Exercise aim:
Starting at the line that contains "Mask every instance" and stopping at the line that contains "Trace stroma.", repeat every line exactly, the two end lines included, and nothing else.

Excerpt from a dataset:
+++

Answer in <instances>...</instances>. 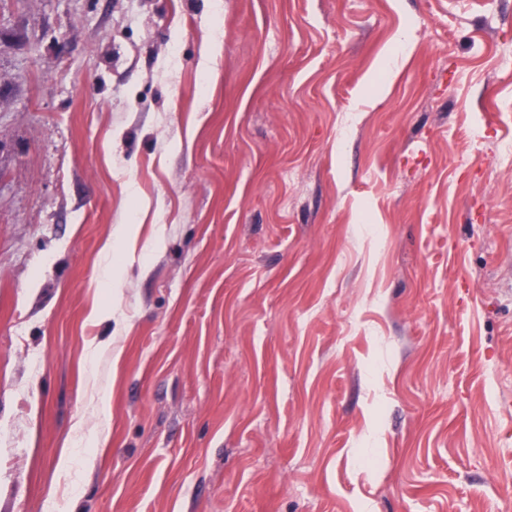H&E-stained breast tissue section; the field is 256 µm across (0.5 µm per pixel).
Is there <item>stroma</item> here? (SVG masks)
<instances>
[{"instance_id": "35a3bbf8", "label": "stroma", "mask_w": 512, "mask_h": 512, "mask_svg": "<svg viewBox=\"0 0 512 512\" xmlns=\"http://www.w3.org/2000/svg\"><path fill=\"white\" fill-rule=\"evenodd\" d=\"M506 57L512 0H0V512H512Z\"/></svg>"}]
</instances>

+++

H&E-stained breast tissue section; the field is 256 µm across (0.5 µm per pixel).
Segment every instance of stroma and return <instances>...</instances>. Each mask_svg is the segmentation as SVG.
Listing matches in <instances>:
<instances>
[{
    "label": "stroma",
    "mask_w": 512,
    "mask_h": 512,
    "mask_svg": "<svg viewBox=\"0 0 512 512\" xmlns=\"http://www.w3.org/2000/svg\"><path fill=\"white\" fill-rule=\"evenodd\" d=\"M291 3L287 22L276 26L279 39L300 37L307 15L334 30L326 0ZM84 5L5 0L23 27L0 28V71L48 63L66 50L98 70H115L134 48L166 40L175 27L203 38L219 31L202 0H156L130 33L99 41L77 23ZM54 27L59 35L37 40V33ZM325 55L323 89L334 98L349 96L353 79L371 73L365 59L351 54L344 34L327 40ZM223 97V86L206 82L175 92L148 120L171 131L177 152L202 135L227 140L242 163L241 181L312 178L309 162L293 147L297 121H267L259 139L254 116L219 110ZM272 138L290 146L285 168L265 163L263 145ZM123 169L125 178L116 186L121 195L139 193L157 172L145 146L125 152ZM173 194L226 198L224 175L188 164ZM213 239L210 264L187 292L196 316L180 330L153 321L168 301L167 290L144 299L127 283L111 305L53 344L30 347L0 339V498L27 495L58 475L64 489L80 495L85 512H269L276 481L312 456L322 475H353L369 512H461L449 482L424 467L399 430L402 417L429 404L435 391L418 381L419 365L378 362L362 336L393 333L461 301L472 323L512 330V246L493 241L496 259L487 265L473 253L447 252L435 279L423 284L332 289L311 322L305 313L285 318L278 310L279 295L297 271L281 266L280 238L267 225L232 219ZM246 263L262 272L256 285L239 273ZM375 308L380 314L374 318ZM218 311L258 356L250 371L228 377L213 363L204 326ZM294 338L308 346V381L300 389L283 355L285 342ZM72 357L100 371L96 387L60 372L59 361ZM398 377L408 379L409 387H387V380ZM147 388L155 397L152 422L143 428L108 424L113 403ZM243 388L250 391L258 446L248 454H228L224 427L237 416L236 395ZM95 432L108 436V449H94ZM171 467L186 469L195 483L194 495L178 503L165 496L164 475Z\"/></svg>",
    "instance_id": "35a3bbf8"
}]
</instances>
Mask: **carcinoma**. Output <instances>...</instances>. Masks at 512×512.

+++

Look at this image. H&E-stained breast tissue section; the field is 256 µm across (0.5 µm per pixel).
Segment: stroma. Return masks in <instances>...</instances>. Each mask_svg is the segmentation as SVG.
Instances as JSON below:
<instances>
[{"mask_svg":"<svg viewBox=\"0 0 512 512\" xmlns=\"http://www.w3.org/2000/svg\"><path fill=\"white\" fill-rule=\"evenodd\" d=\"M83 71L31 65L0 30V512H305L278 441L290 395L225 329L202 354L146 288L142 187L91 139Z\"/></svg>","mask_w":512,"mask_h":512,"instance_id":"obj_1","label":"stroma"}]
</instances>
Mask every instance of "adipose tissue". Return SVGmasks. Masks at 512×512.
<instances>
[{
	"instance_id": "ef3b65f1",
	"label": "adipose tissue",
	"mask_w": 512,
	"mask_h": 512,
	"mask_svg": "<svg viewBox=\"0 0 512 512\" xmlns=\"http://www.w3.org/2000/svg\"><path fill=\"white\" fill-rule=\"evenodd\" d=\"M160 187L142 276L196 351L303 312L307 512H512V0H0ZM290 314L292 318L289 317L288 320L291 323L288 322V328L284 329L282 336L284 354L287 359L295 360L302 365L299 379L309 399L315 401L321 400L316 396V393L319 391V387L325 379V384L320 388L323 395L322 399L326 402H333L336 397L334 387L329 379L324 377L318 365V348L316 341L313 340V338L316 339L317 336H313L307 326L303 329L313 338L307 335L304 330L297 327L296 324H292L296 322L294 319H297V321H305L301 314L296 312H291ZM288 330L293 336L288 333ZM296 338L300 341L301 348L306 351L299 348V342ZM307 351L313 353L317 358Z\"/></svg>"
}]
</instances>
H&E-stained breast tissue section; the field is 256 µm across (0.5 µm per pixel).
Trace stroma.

+++

Result:
Mask every instance of "adipose tissue". Return SVGmasks. Masks at 512×512.
<instances>
[{
	"instance_id": "ef3b65f1",
	"label": "adipose tissue",
	"mask_w": 512,
	"mask_h": 512,
	"mask_svg": "<svg viewBox=\"0 0 512 512\" xmlns=\"http://www.w3.org/2000/svg\"><path fill=\"white\" fill-rule=\"evenodd\" d=\"M160 187L142 276L196 351L303 312L307 512H512V0H0ZM290 314L292 318L289 317L288 320L291 323L288 322V328L284 329L282 336L284 354L287 359L295 360L302 365L299 379L309 399L315 401L321 400L316 396V393L319 391V387L325 379V384L320 388L323 395L322 399L326 402H333L336 397L334 387L329 379L324 377L318 365V348L316 341L313 340V338L316 339L317 336H313L307 326L303 329L313 338L307 335L304 330L297 327L296 324H292L296 322L294 319H297V321H305L301 314L296 312H291ZM288 330L293 336L288 333ZM296 338L300 341L301 348L306 351L299 348V342ZM307 351L313 353L317 358Z\"/></svg>"
}]
</instances>
H&E-stained breast tissue section; the field is 256 µm across (0.5 µm per pixel).
Trace stroma.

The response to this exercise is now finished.